-- DATA follows --

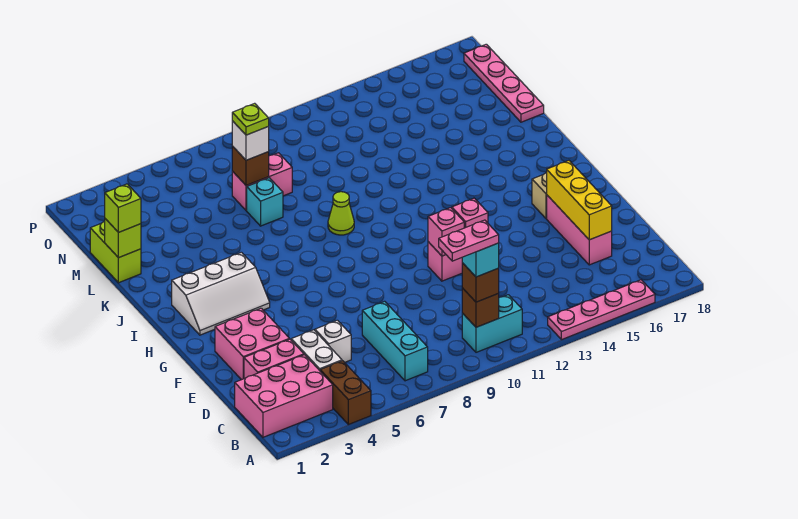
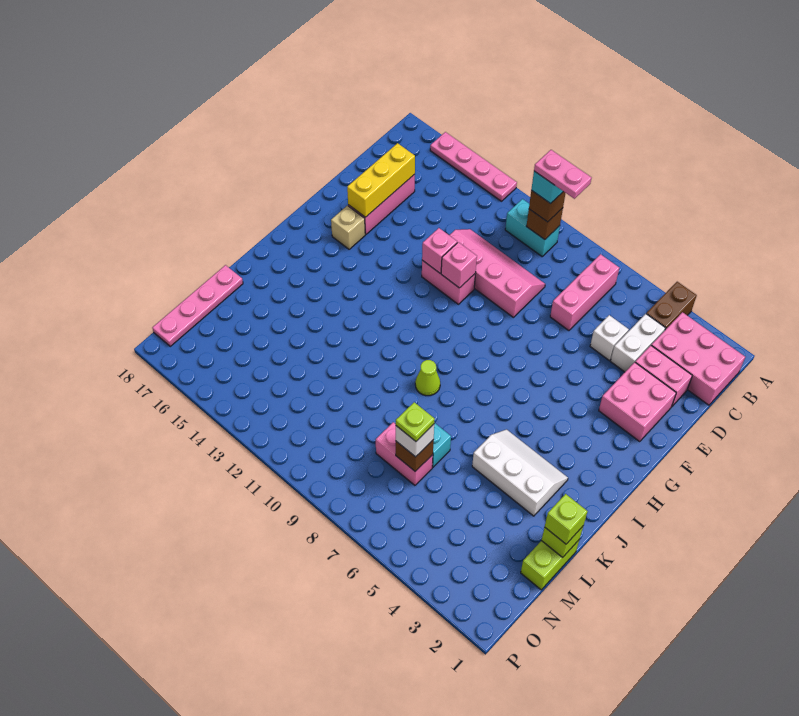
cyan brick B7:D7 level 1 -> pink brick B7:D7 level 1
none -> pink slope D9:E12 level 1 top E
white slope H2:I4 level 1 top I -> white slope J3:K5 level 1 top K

-- DATA concluded --
-- DATA follows --

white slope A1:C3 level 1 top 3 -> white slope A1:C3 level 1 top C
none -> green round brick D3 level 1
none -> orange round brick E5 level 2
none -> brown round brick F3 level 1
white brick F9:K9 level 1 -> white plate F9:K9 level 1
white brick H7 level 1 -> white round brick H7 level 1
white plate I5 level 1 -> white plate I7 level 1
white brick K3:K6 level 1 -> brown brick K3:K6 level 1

-- DATA concluded --
-- DATA follows --

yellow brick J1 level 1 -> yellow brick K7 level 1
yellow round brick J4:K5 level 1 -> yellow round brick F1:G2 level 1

-- DATA concluded --

YOUR INSTRUCTIONS: Copy out only the lines above from the one with "cyan brick B7:D7" to the one with "white slope H2:I4", inclusive, exactly as they stand.

YOUR SOLUTION:
cyan brick B7:D7 level 1 -> pink brick B7:D7 level 1
none -> pink slope D9:E12 level 1 top E
white slope H2:I4 level 1 top I -> white slope J3:K5 level 1 top K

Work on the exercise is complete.